Action item: Nothing in the entries may change when they are transcribed.

=== Exercise inputs ===

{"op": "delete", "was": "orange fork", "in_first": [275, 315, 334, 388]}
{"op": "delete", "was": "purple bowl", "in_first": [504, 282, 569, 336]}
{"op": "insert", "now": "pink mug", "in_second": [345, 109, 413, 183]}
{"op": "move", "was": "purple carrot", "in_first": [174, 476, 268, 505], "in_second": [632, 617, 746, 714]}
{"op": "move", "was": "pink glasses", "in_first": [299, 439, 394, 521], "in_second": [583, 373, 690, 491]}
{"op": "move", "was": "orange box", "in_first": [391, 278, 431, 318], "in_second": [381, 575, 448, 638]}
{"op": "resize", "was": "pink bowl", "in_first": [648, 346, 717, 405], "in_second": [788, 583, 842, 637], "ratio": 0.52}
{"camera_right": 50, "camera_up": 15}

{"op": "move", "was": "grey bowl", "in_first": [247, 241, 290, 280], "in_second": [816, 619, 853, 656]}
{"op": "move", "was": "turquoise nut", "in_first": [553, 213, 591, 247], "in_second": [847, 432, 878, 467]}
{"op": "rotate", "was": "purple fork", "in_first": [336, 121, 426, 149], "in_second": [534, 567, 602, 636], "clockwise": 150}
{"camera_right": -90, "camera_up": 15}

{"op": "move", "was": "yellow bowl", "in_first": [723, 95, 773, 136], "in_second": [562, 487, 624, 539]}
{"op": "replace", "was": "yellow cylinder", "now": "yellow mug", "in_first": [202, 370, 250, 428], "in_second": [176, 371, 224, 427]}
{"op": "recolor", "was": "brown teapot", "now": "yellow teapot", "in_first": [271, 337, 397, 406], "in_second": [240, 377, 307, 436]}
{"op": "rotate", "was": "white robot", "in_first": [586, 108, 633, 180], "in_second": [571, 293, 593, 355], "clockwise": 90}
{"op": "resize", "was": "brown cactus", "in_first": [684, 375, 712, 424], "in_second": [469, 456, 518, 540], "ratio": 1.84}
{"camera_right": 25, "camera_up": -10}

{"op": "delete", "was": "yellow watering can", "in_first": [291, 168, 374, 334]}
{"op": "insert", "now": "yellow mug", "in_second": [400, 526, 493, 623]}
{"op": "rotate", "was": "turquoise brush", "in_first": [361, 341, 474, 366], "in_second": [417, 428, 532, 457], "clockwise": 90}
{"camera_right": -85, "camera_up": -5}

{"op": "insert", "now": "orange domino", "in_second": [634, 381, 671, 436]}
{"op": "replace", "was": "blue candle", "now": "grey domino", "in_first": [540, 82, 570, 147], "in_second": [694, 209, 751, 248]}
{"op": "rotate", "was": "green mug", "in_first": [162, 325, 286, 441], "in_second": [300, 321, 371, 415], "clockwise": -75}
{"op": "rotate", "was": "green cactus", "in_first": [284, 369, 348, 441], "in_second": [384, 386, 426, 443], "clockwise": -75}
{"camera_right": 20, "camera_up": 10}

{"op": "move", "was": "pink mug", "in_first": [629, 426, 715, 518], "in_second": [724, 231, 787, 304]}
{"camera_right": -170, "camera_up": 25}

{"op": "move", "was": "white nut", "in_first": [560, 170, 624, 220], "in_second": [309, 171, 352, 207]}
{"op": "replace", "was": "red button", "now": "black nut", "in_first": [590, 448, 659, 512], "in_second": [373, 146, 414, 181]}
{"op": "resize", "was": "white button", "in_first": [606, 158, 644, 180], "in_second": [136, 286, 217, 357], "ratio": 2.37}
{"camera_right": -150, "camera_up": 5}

===

Answer space:
{"op": "delete", "was": "orange fork", "in_first": [275, 315, 334, 388]}
{"op": "delete", "was": "purple bowl", "in_first": [504, 282, 569, 336]}
{"op": "insert", "now": "pink mug", "in_second": [345, 109, 413, 183]}
{"op": "move", "was": "purple carrot", "in_first": [174, 476, 268, 505], "in_second": [632, 617, 746, 714]}
{"op": "move", "was": "pink glasses", "in_first": [299, 439, 394, 521], "in_second": [583, 373, 690, 491]}
{"op": "move", "was": "orange box", "in_first": [391, 278, 431, 318], "in_second": [381, 575, 448, 638]}
{"op": "resize", "was": "pink bowl", "in_first": [648, 346, 717, 405], "in_second": [788, 583, 842, 637], "ratio": 0.52}
{"camera_right": 50, "camera_up": 15}

{"op": "move", "was": "grey bowl", "in_first": [247, 241, 290, 280], "in_second": [816, 619, 853, 656]}
{"op": "move", "was": "turquoise nut", "in_first": [553, 213, 591, 247], "in_second": [847, 432, 878, 467]}
{"op": "rotate", "was": "purple fork", "in_first": [336, 121, 426, 149], "in_second": [534, 567, 602, 636], "clockwise": 150}
{"camera_right": -90, "camera_up": 15}

{"op": "move", "was": "yellow bowl", "in_first": [723, 95, 773, 136], "in_second": [562, 487, 624, 539]}
{"op": "replace", "was": "yellow cylinder", "now": "yellow mug", "in_first": [202, 370, 250, 428], "in_second": [176, 371, 224, 427]}
{"op": "recolor", "was": "brown teapot", "now": "yellow teapot", "in_first": [271, 337, 397, 406], "in_second": [240, 377, 307, 436]}
{"op": "rotate", "was": "white robot", "in_first": [586, 108, 633, 180], "in_second": [571, 293, 593, 355], "clockwise": 90}
{"op": "resize", "was": "brown cactus", "in_first": [684, 375, 712, 424], "in_second": [469, 456, 518, 540], "ratio": 1.84}
{"camera_right": 25, "camera_up": -10}

{"op": "delete", "was": "yellow watering can", "in_first": [291, 168, 374, 334]}
{"op": "insert", "now": "yellow mug", "in_second": [400, 526, 493, 623]}
{"op": "rotate", "was": "turquoise brush", "in_first": [361, 341, 474, 366], "in_second": [417, 428, 532, 457], "clockwise": 90}
{"camera_right": -85, "camera_up": -5}

{"op": "insert", "now": "orange domino", "in_second": [634, 381, 671, 436]}
{"op": "replace", "was": "blue candle", "now": "grey domino", "in_first": [540, 82, 570, 147], "in_second": [694, 209, 751, 248]}
{"op": "rotate", "was": "green mug", "in_first": [162, 325, 286, 441], "in_second": [300, 321, 371, 415], "clockwise": -75}
{"op": "rotate", "was": "green cactus", "in_first": [284, 369, 348, 441], "in_second": [384, 386, 426, 443], "clockwise": -75}
{"camera_right": 20, "camera_up": 10}

{"op": "move", "was": "pink mug", "in_first": [629, 426, 715, 518], "in_second": [724, 231, 787, 304]}
{"camera_right": -170, "camera_up": 25}

{"op": "move", "was": "white nut", "in_first": [560, 170, 624, 220], "in_second": [309, 171, 352, 207]}
{"op": "replace", "was": "red button", "now": "black nut", "in_first": [590, 448, 659, 512], "in_second": [373, 146, 414, 181]}
{"op": "resize", "was": "white button", "in_first": [606, 158, 644, 180], "in_second": [136, 286, 217, 357], "ratio": 2.37}
{"camera_right": -150, "camera_up": 5}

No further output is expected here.